= Work request =
Could you copy every record below exactly, leaving out the pictures?

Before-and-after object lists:
=-=-=-=-=

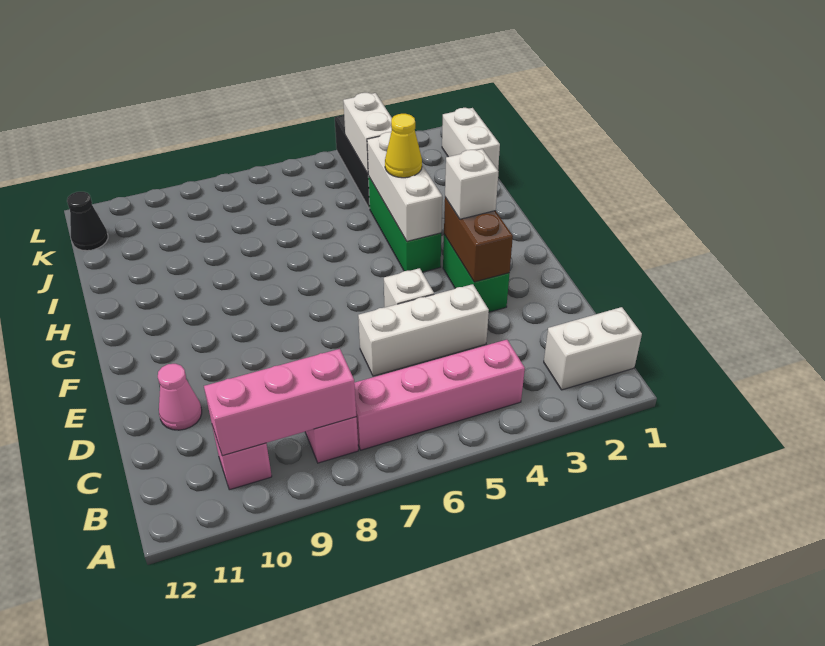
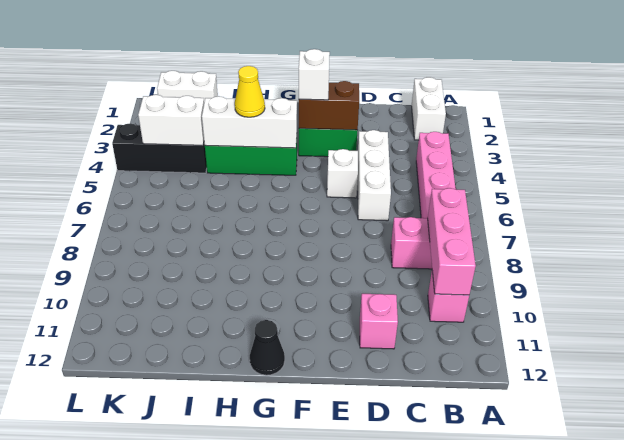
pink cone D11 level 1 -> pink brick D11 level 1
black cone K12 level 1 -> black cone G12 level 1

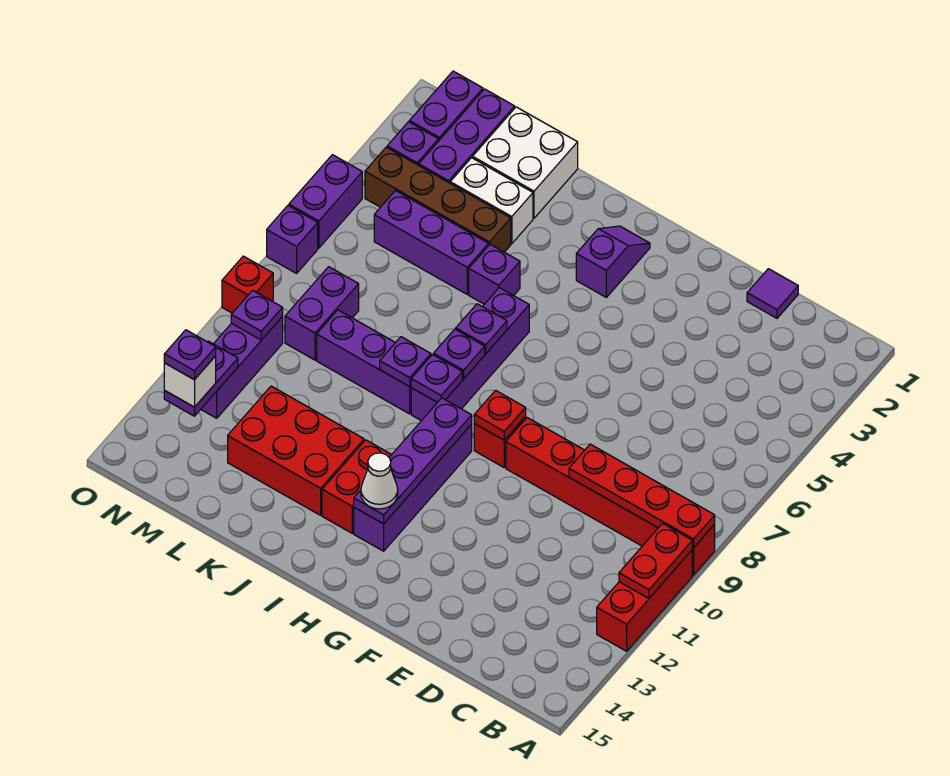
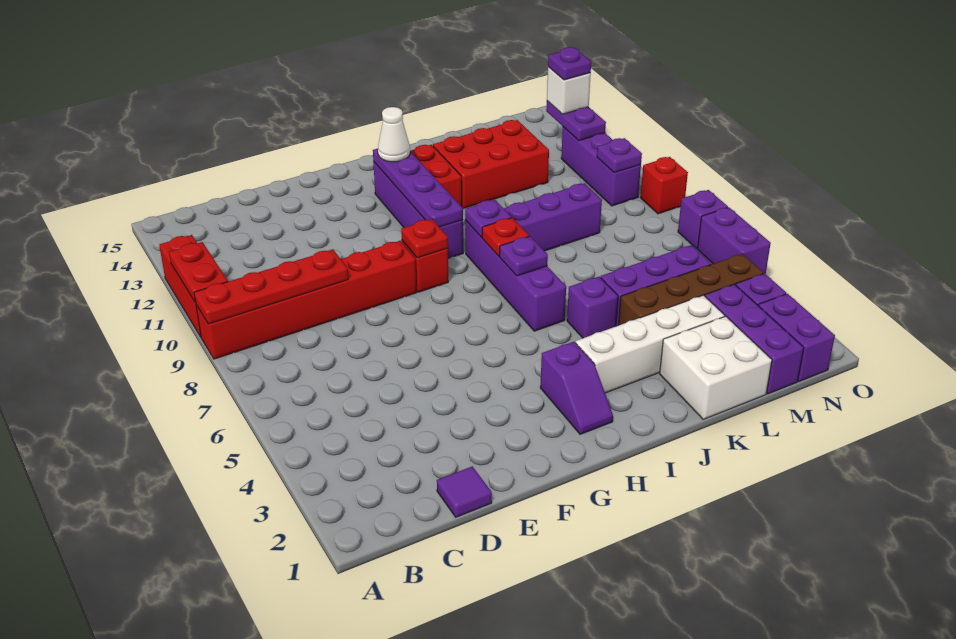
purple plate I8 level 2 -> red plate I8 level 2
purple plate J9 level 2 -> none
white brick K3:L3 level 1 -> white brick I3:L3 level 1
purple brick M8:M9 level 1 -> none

=-=-=-=-=

= Response =
pink cone D11 level 1 -> pink brick D11 level 1
black cone K12 level 1 -> black cone G12 level 1

purple plate I8 level 2 -> red plate I8 level 2
purple plate J9 level 2 -> none
white brick K3:L3 level 1 -> white brick I3:L3 level 1
purple brick M8:M9 level 1 -> none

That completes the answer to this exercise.